[Opening Raw data section]

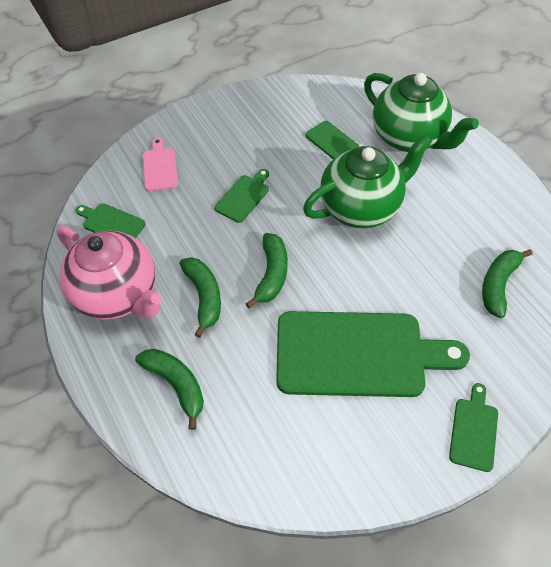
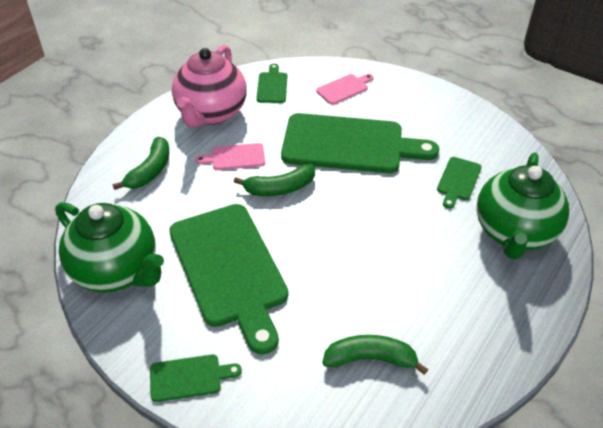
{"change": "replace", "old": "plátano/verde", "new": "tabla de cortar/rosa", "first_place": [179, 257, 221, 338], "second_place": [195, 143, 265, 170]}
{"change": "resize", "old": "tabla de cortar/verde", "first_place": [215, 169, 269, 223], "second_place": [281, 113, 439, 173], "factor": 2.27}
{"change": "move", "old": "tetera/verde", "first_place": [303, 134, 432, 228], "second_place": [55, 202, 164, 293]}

[Closing Raw data section]

Give back the whole listing exactly as it stands. No pictures belong in the copy.

## Response below
{"change": "replace", "old": "plátano/verde", "new": "tabla de cortar/rosa", "first_place": [179, 257, 221, 338], "second_place": [195, 143, 265, 170]}
{"change": "resize", "old": "tabla de cortar/verde", "first_place": [215, 169, 269, 223], "second_place": [281, 113, 439, 173], "factor": 2.27}
{"change": "move", "old": "tetera/verde", "first_place": [303, 134, 432, 228], "second_place": [55, 202, 164, 293]}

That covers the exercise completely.